→ **Task input**
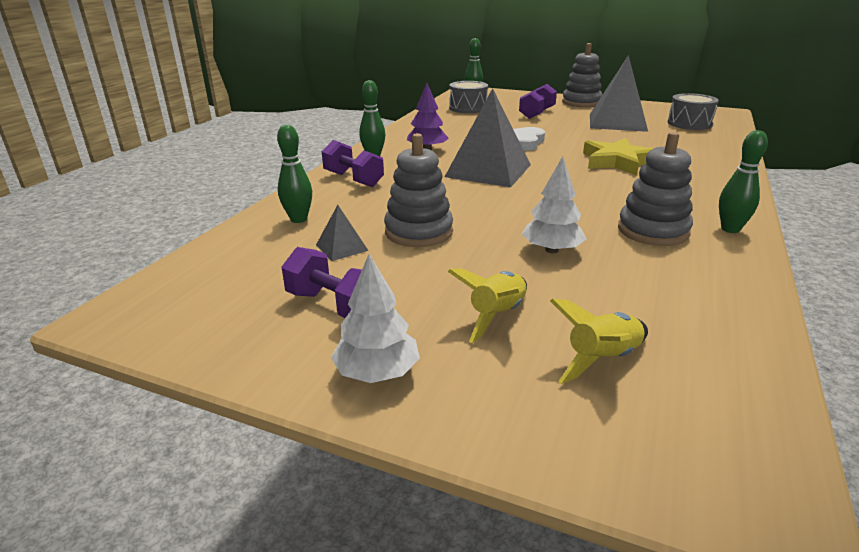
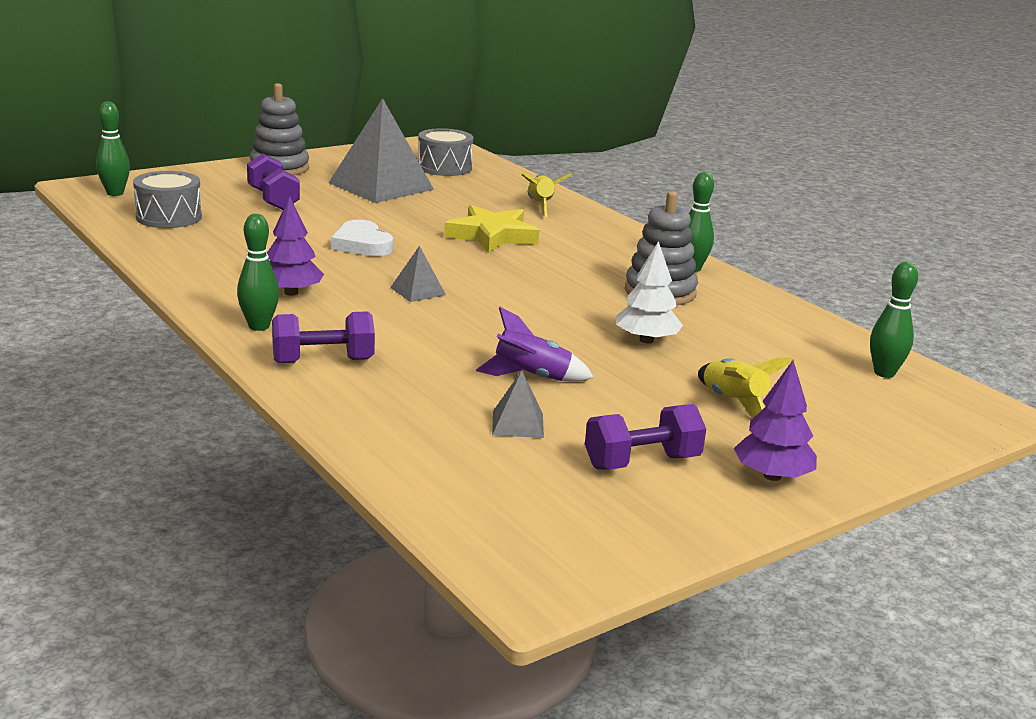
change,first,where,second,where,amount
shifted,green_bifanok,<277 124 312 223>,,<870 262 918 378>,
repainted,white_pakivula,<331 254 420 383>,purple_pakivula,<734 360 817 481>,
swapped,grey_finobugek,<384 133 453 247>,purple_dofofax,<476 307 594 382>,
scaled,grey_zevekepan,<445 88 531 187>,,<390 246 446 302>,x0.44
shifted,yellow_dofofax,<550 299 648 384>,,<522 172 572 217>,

→ **Task objective**
The listing above should be repeated word for word, with every image left out.

→ **Output of the exercise**
change,first,where,second,where,amount
shifted,green_bifanok,<277 124 312 223>,,<870 262 918 378>,
repainted,white_pakivula,<331 254 420 383>,purple_pakivula,<734 360 817 481>,
swapped,grey_finobugek,<384 133 453 247>,purple_dofofax,<476 307 594 382>,
scaled,grey_zevekepan,<445 88 531 187>,,<390 246 446 302>,x0.44
shifted,yellow_dofofax,<550 299 648 384>,,<522 172 572 217>,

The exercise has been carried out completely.